**INSTRUCTION**:
Among the lines below, count those containing the word "moved". Give the number only.

'''

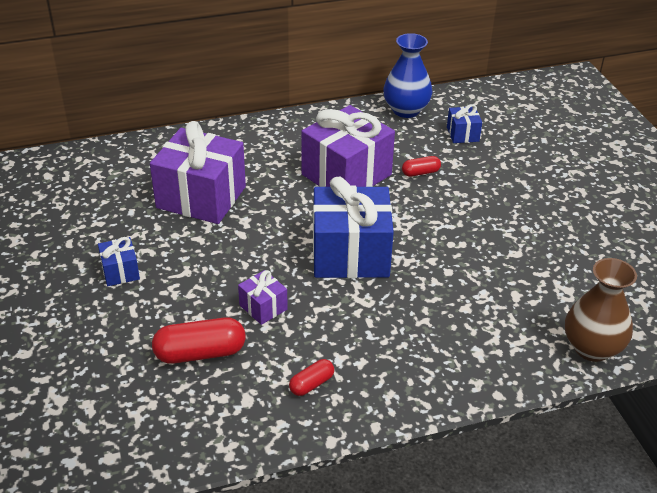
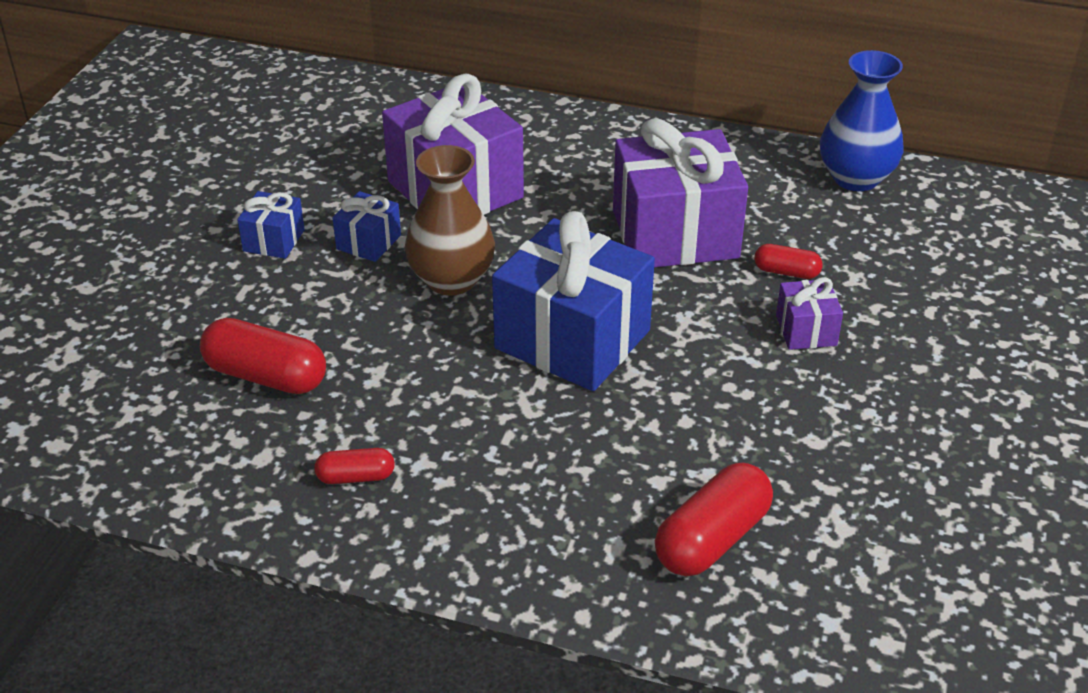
camera: 35 degrees right, 0 degrees up
purple gift [238,270,288,325] -> purple gift moved to [776,277,843,350]
blue gift [447,104,482,143] -> blue gift moved to [333,191,401,262]
brown vase [565,258,637,362] -> brown vase moved to [405,145,495,295]
none -> red capsule [655,463,773,576]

'''

**PROBLEM SOLUTION**:
3